++++ Data listing
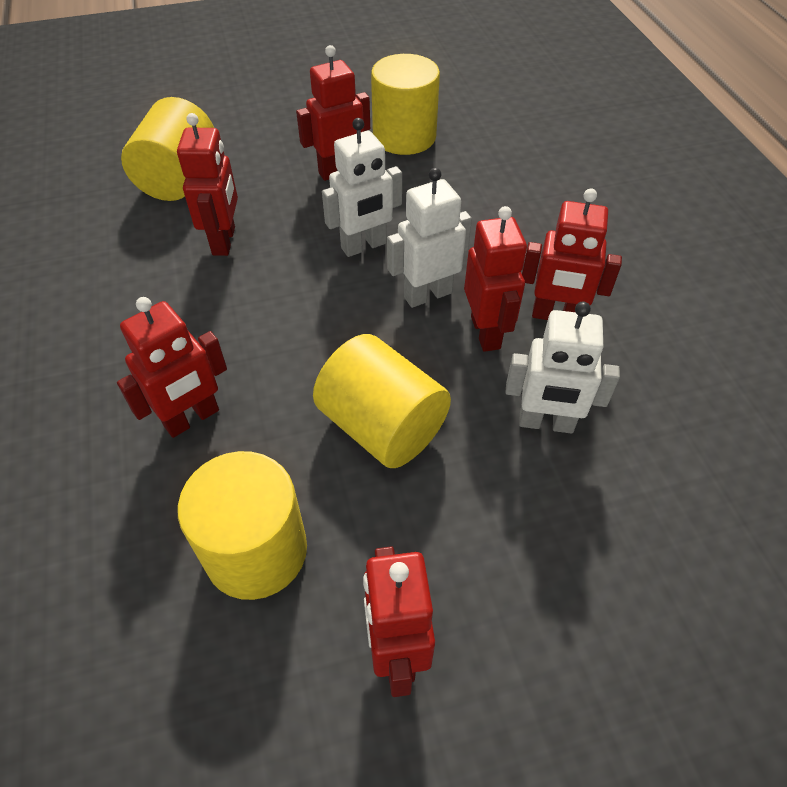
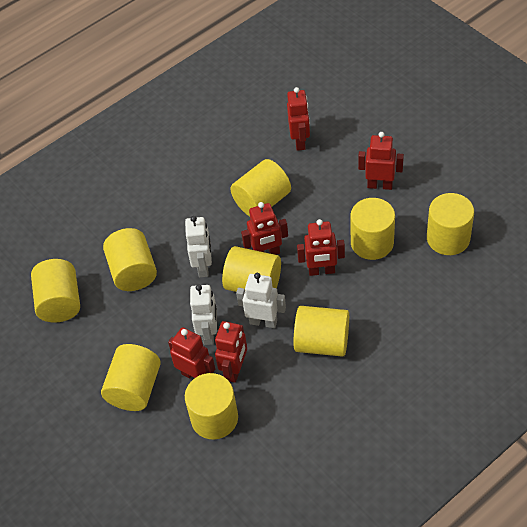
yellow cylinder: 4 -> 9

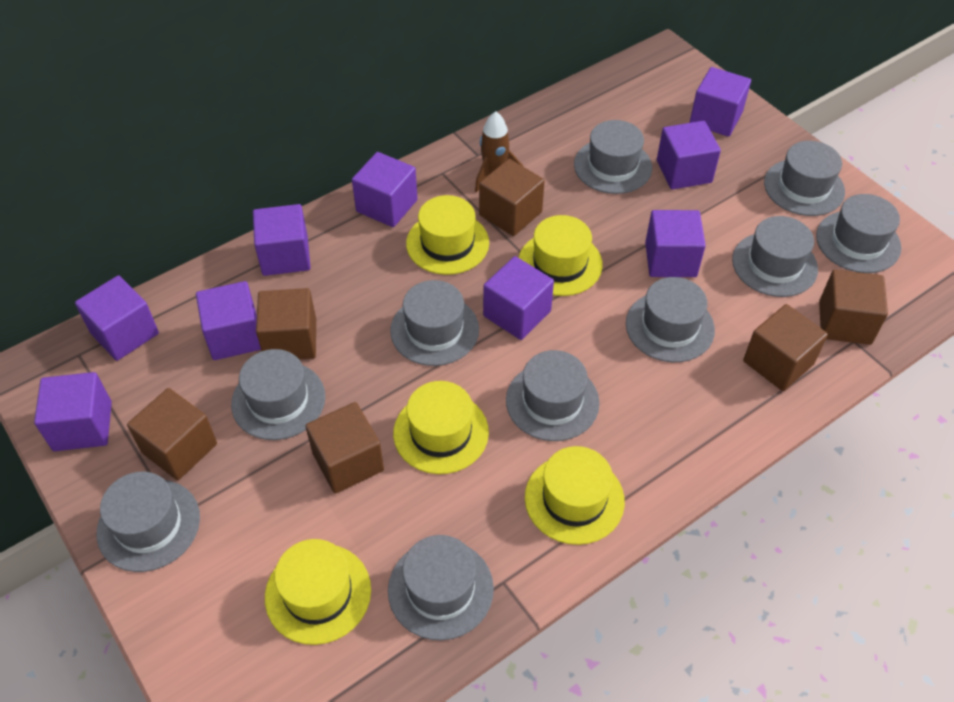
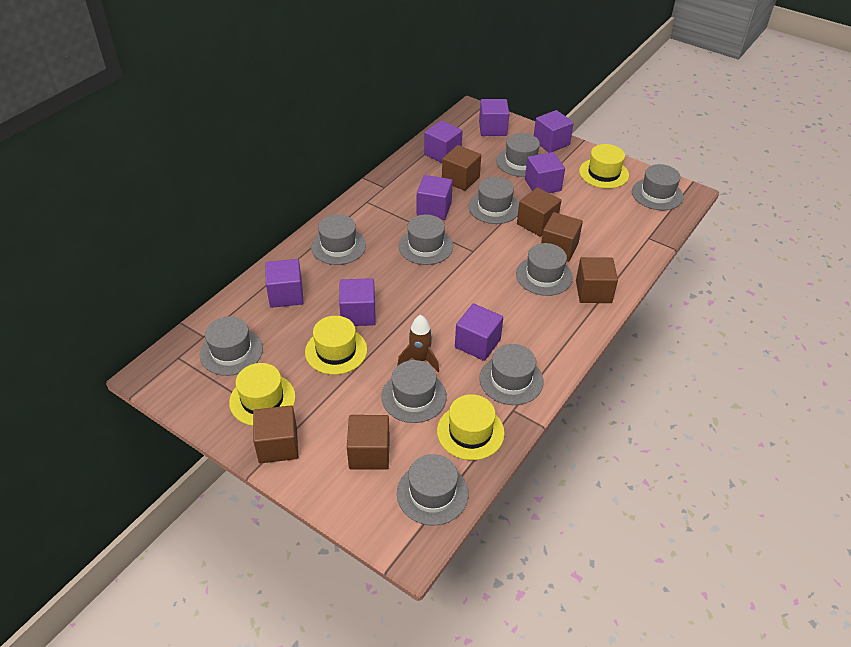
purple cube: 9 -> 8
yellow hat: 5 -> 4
++++++++
++++ Data listing
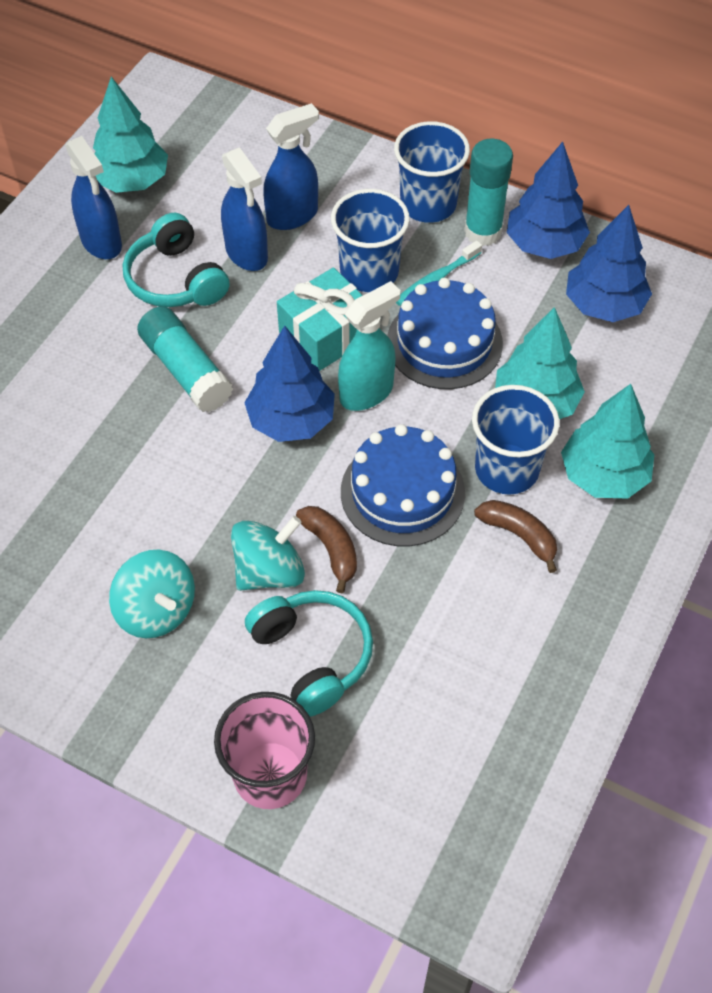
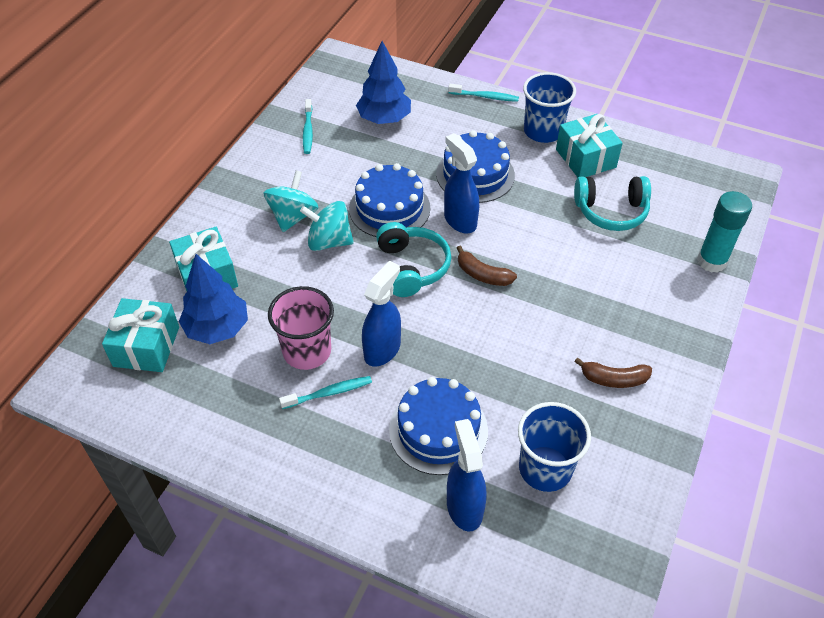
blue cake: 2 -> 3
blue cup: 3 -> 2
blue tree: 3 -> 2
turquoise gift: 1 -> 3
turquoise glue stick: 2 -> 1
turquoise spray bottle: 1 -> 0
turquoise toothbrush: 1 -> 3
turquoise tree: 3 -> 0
++++++++
Exercise goal.
Go through the listing above and copy each line where the string "turquoise" appears.

Response.
turquoise gift: 1 -> 3
turquoise glue stick: 2 -> 1
turquoise spray bottle: 1 -> 0
turquoise toothbrush: 1 -> 3
turquoise tree: 3 -> 0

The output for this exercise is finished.